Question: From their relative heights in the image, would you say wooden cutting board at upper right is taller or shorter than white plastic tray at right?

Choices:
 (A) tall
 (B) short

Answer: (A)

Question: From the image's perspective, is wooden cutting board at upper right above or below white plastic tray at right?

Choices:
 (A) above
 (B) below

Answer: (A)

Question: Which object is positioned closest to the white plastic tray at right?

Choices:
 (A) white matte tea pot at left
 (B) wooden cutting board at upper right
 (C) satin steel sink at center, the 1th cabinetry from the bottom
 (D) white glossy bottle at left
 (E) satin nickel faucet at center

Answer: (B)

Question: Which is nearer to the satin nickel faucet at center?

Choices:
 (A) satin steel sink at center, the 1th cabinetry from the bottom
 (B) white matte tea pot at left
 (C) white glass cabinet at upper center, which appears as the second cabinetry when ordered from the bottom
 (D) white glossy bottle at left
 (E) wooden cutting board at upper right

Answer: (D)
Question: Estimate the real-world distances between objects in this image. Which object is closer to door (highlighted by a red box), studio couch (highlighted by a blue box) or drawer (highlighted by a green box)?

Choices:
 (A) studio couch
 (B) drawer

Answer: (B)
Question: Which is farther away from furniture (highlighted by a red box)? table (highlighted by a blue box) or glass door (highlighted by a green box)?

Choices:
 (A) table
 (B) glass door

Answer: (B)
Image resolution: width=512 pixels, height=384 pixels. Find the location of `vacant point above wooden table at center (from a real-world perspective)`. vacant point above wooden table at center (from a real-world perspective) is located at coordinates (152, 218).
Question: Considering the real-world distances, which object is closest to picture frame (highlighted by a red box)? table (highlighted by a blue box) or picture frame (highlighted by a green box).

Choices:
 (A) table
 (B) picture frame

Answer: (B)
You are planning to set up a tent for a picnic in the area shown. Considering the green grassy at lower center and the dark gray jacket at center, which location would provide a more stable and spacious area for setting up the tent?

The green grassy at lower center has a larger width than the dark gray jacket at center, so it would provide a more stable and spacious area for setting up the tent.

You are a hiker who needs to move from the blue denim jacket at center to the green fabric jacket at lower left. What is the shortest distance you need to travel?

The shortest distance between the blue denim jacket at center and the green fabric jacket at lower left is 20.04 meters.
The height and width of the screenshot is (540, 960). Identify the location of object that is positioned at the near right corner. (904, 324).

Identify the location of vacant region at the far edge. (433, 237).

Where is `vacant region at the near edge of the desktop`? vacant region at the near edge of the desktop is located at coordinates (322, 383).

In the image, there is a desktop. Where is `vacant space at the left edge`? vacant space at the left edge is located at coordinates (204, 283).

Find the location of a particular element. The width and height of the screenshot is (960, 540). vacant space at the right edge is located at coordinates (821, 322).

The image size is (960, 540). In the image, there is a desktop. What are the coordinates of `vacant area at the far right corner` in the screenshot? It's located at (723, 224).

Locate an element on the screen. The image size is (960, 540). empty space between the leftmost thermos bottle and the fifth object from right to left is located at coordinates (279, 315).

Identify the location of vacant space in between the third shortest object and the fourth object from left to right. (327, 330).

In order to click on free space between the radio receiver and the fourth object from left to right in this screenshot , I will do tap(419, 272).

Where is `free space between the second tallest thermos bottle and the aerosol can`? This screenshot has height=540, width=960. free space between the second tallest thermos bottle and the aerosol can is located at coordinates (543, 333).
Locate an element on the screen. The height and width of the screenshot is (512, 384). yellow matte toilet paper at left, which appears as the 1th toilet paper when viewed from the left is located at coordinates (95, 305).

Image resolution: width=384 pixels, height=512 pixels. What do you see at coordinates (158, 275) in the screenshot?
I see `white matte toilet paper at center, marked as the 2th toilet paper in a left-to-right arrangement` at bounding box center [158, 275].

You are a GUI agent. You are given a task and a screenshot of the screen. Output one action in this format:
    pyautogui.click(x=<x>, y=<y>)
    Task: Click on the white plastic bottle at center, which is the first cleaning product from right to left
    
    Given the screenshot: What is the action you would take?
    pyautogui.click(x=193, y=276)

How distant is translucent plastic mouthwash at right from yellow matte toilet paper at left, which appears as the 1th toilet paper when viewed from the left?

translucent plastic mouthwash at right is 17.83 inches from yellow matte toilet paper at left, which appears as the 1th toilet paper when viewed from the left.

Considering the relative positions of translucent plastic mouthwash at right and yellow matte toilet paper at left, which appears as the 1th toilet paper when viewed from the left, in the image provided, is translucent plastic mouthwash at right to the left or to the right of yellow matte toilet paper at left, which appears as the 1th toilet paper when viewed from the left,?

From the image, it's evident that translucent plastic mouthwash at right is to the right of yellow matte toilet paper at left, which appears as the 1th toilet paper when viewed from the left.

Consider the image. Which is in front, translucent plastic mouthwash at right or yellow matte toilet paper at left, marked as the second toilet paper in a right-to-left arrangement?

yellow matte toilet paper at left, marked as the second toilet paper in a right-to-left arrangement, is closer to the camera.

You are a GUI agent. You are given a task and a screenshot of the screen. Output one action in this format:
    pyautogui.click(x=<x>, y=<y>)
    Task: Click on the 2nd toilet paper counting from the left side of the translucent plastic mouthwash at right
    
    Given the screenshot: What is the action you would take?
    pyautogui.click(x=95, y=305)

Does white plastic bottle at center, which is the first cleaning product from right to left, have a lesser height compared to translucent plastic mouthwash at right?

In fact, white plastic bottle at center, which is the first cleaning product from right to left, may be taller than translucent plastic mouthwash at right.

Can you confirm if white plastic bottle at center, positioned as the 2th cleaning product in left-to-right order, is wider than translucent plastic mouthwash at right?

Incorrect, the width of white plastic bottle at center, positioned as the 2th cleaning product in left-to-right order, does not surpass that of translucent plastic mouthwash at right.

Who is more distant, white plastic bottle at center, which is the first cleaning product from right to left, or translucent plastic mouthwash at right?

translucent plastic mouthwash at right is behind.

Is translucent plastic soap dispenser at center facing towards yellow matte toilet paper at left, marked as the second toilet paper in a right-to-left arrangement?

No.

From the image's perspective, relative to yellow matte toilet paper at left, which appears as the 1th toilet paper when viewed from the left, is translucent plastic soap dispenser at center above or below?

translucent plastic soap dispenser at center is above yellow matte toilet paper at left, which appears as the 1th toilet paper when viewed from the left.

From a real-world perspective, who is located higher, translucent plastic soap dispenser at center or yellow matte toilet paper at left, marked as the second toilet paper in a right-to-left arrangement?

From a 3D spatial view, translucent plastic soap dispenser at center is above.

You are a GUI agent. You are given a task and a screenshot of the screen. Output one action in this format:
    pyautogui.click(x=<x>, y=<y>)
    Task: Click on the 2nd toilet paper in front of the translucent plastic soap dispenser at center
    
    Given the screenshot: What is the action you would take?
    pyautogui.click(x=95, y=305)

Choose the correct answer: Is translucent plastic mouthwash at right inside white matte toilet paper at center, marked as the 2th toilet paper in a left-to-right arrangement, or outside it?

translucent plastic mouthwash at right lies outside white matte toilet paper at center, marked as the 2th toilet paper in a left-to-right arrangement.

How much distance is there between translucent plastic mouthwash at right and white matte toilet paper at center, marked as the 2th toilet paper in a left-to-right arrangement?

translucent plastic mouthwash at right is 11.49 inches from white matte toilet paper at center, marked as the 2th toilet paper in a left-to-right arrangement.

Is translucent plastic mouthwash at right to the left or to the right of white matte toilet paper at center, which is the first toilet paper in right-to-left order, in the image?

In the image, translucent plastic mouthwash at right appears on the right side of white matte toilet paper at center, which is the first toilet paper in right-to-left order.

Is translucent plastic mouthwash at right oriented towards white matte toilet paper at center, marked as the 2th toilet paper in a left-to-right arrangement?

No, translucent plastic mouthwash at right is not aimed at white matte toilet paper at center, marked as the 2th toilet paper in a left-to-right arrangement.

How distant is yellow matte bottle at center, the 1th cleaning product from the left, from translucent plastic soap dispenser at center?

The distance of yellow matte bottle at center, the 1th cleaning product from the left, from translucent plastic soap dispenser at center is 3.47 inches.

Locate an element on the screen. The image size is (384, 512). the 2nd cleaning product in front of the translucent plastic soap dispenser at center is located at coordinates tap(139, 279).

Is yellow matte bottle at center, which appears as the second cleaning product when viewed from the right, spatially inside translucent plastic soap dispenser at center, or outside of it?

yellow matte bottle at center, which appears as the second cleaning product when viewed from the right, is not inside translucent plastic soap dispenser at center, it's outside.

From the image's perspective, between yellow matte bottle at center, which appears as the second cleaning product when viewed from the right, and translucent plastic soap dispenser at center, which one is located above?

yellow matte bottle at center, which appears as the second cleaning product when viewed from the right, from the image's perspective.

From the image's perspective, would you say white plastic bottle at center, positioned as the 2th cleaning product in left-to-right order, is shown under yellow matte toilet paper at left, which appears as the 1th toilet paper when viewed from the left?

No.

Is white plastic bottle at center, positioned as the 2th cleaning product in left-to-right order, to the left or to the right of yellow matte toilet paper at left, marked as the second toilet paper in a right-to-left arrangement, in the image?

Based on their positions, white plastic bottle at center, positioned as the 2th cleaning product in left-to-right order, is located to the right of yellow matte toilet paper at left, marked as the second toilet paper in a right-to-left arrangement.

***

PROBLEM REQUIREMENTS
In the entries above, copy out word for word the lines from the one with "coordinates (322, 383)." up to and including the one with "Locate an element on the screen. The height".

ANSWER TO THE PROBLEM
Where is `vacant region at the near edge of the desktop`? vacant region at the near edge of the desktop is located at coordinates (322, 383).

In the image, there is a desktop. Where is `vacant space at the left edge`? vacant space at the left edge is located at coordinates (204, 283).

Find the location of a particular element. The width and height of the screenshot is (960, 540). vacant space at the right edge is located at coordinates (821, 322).

The image size is (960, 540). In the image, there is a desktop. What are the coordinates of `vacant area at the far right corner` in the screenshot? It's located at (723, 224).

Locate an element on the screen. The image size is (960, 540). empty space between the leftmost thermos bottle and the fifth object from right to left is located at coordinates (279, 315).

Identify the location of vacant space in between the third shortest object and the fourth object from left to right. (327, 330).

In order to click on free space between the radio receiver and the fourth object from left to right in this screenshot , I will do tap(419, 272).

Where is `free space between the second tallest thermos bottle and the aerosol can`? This screenshot has height=540, width=960. free space between the second tallest thermos bottle and the aerosol can is located at coordinates (543, 333).
Locate an element on the screen. The height and width of the screenshot is (512, 384). yellow matte toilet paper at left, which appears as the 1th toilet paper when viewed from the left is located at coordinates (95, 305).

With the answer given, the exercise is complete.